* _Collection entries_:
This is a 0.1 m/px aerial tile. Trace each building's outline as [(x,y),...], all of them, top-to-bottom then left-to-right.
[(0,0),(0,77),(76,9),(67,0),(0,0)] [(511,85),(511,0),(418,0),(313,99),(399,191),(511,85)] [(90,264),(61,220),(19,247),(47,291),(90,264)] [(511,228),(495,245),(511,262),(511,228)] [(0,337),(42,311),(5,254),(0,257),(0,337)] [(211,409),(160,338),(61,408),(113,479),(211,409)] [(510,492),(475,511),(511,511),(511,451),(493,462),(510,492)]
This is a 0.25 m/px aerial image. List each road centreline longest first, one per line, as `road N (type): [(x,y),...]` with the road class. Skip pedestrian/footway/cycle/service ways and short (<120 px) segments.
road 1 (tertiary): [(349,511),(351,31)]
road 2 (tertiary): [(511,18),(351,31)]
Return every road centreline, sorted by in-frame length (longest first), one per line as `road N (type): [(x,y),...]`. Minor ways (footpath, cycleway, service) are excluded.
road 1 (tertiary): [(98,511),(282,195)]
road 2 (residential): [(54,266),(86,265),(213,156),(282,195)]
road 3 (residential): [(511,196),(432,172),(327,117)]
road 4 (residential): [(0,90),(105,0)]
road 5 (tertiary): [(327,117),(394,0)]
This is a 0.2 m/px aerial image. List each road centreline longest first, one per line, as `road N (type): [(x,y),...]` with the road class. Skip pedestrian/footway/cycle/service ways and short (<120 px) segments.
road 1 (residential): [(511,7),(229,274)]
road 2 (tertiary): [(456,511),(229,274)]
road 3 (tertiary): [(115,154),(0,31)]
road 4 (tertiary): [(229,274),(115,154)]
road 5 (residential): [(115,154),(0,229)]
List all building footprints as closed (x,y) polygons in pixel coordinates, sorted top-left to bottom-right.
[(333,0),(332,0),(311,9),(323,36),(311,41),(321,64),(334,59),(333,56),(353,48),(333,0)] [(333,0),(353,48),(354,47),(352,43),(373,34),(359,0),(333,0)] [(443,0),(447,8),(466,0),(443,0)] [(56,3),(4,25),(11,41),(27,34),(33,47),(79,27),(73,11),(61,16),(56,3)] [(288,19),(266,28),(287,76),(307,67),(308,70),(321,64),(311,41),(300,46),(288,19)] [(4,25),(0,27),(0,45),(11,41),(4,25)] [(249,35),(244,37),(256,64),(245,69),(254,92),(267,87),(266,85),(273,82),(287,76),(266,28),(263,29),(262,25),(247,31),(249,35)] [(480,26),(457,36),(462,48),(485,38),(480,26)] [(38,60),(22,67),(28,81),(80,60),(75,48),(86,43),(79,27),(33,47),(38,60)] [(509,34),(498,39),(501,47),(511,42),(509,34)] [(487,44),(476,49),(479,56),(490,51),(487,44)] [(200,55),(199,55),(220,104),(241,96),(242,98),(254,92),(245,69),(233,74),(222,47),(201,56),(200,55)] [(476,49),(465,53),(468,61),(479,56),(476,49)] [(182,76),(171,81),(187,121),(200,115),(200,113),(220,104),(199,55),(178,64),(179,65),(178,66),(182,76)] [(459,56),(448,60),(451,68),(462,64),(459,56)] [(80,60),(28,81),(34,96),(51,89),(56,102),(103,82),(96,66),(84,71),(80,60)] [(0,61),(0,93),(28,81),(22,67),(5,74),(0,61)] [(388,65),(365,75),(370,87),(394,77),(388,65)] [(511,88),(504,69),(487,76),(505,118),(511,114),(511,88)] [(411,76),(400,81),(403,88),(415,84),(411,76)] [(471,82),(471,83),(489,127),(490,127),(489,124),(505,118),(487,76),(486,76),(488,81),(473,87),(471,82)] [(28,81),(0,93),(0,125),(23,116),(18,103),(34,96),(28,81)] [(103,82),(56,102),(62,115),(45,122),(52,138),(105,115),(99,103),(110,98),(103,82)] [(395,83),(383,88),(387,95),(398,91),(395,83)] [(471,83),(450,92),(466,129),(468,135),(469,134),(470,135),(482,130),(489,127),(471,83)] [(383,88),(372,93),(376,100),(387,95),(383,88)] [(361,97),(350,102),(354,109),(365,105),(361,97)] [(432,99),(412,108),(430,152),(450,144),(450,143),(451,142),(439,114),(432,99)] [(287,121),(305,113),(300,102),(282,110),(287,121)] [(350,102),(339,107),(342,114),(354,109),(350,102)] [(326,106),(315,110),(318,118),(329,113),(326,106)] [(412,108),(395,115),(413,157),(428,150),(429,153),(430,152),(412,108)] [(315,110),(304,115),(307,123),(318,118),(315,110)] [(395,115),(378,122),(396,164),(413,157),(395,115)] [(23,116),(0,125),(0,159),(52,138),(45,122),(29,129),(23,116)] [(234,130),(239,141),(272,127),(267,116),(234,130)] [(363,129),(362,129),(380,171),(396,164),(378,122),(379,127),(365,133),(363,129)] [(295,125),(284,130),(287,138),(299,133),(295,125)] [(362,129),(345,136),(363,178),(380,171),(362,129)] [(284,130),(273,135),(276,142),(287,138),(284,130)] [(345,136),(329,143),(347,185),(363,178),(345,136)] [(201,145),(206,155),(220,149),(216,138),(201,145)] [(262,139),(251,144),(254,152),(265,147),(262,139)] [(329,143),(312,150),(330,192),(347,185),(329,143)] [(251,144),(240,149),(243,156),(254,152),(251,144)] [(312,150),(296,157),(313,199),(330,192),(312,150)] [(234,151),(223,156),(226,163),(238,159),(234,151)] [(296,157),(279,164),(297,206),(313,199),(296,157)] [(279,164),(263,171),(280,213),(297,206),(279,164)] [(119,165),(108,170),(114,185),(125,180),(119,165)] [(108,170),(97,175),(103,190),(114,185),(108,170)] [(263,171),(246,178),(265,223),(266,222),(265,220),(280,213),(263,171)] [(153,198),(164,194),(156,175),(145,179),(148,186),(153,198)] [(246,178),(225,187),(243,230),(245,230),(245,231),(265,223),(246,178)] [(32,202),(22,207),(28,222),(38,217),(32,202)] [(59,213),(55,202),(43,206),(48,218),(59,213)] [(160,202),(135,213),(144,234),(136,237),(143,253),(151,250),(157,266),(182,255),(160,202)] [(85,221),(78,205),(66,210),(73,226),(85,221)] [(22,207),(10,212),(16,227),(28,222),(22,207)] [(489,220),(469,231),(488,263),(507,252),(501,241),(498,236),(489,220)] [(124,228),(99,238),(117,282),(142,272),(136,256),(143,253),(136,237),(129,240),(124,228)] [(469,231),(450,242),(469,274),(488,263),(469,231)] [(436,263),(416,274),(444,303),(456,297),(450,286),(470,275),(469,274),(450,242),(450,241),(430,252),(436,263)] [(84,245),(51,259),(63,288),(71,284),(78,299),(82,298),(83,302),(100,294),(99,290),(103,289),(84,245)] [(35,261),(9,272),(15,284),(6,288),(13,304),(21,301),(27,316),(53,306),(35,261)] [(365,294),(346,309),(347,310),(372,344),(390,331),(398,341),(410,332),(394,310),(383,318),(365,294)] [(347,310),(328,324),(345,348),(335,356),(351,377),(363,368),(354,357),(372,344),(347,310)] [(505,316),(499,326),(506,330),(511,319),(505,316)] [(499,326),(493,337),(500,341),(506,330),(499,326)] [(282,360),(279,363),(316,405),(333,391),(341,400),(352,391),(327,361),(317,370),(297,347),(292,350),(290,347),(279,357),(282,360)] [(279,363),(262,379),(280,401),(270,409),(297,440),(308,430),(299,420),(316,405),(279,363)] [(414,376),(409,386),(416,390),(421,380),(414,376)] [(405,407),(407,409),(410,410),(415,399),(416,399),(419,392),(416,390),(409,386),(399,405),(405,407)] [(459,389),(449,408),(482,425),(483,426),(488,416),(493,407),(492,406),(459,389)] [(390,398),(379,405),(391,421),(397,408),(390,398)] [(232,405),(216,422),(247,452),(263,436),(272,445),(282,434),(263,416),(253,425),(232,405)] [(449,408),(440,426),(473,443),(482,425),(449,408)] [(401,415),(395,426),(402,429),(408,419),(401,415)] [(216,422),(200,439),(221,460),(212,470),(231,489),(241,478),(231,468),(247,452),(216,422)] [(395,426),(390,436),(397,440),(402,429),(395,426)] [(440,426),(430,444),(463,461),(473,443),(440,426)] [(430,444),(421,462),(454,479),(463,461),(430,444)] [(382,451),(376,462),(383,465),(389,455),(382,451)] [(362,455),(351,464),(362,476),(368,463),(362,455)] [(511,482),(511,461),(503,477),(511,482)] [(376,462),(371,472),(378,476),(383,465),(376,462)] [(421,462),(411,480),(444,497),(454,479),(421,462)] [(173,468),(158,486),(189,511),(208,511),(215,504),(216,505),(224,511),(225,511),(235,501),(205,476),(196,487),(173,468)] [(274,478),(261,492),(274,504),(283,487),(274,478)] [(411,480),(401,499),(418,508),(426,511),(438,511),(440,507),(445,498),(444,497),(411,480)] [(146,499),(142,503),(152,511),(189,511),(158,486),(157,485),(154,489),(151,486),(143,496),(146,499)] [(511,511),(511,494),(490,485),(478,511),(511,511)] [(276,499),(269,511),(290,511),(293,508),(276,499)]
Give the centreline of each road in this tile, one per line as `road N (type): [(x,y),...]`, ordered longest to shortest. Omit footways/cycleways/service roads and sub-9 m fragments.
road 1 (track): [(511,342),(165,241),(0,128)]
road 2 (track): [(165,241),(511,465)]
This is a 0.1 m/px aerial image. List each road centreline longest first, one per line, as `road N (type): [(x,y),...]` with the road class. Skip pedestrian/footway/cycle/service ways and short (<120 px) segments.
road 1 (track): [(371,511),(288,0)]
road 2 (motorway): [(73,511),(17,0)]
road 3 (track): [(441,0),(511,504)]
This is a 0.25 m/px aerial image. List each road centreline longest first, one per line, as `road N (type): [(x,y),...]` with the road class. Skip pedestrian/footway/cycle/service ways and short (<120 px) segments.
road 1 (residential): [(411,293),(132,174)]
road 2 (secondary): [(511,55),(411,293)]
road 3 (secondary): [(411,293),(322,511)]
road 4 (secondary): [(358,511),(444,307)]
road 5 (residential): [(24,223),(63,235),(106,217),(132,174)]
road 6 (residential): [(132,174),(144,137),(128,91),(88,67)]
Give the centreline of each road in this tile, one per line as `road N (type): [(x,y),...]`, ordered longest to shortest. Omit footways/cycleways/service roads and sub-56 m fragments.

* _What is asked_:
Could you copy out the entries, starting with the line that contains "sub-9 m fragments." and going on through the line that contains "road 2 (track): [(165,241),(511,465)]", keeping every character the same?

* _Complete output_:
Give the centreline of each road in this tile, one per line as `road N (type): [(x,y),...]`, ordered longest to shortest. Omit footways/cycleways/service roads and sub-9 m fragments.
road 1 (track): [(511,342),(165,241),(0,128)]
road 2 (track): [(165,241),(511,465)]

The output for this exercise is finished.